[Opening Dataset excerpt section]

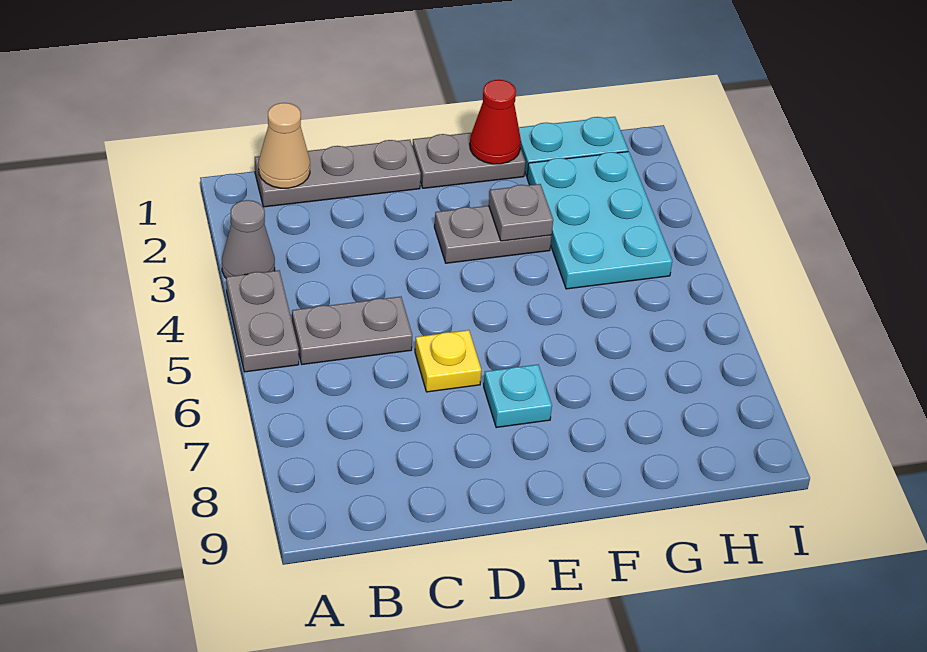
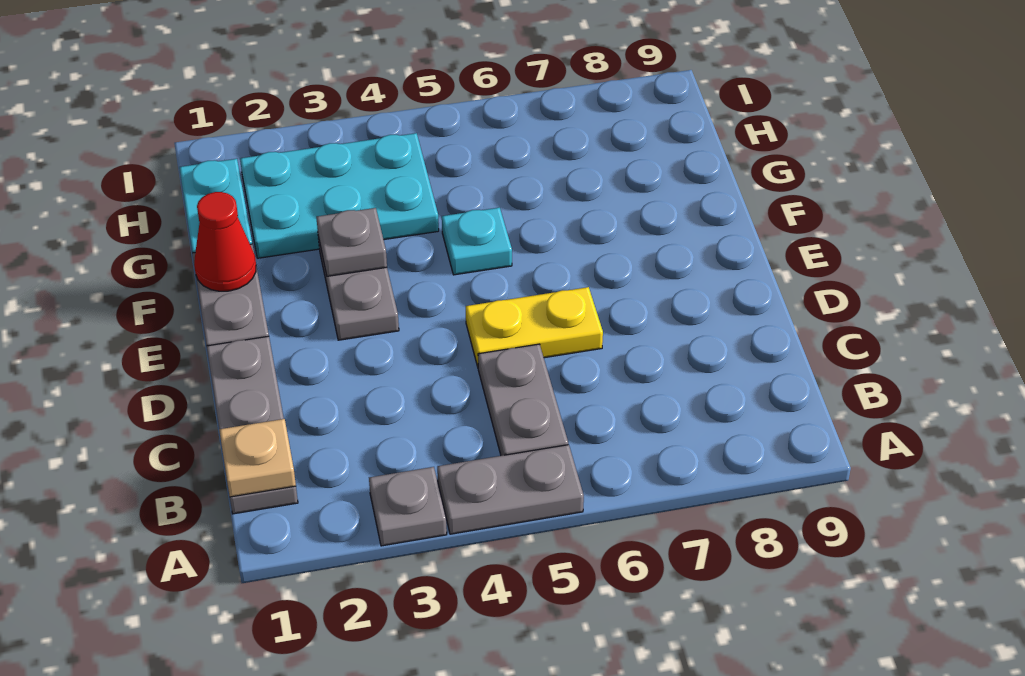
grey cone A3 level 1 -> grey plate A3 level 1
tan cone B1 level 2 -> tan plate B1 level 2
yellow plate D6 level 1 -> yellow plate D5:D6 level 1
cyan plate E7 level 1 -> cyan plate F5 level 1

[Closing Dataset excerpt section]

• **Assignment**
Please restate word for word only the lines from the one with "yellow plate D6" through the final line of the listing above, both of them included.

• **Solution to this problem**
yellow plate D6 level 1 -> yellow plate D5:D6 level 1
cyan plate E7 level 1 -> cyan plate F5 level 1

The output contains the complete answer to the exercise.